■ **What to work on**: Within the material below, transcribe exactly the lines from the one holding "(518, 334) = (633, 244): none -> orange plate" through the one holding "(832, 274) = (901, 173): orange", keeping both ends and skipping the rest.

■ **Data to process**:

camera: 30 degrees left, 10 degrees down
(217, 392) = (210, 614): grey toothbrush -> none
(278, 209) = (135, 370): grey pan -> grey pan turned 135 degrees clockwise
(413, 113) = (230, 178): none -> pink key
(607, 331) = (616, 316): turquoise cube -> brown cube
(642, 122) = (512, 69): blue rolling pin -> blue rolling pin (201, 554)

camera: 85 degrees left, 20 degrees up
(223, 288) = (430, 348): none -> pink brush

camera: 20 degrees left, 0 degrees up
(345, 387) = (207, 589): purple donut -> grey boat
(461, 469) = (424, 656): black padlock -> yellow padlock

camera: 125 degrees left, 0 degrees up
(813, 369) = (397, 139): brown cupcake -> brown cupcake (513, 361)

==

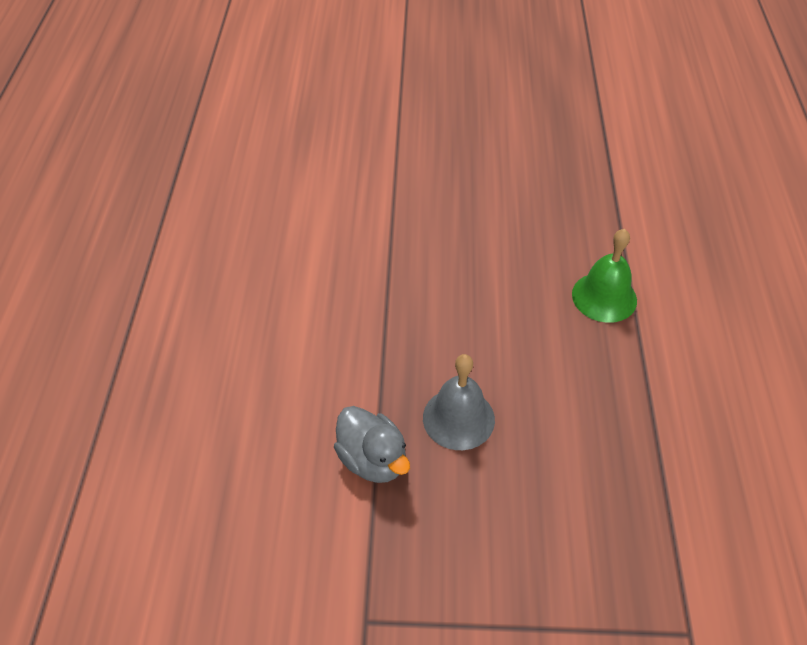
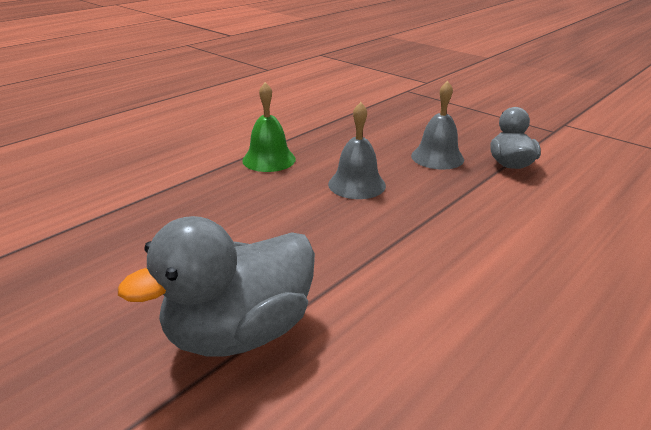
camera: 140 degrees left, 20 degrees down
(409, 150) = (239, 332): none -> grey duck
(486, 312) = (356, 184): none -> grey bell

---

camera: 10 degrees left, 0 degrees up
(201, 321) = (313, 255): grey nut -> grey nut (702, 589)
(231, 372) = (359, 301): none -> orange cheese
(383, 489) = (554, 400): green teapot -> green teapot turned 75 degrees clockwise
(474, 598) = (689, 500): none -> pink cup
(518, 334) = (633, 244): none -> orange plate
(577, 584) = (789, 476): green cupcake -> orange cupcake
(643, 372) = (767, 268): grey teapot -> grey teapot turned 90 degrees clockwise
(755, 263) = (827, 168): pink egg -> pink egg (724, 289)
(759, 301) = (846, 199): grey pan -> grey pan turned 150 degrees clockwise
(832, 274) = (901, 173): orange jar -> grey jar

■ **Task result**:
(518, 334) = (633, 244): none -> orange plate
(577, 584) = (789, 476): green cupcake -> orange cupcake
(643, 372) = (767, 268): grey teapot -> grey teapot turned 90 degrees clockwise
(755, 263) = (827, 168): pink egg -> pink egg (724, 289)
(759, 301) = (846, 199): grey pan -> grey pan turned 150 degrees clockwise
(832, 274) = (901, 173): orange jar -> grey jar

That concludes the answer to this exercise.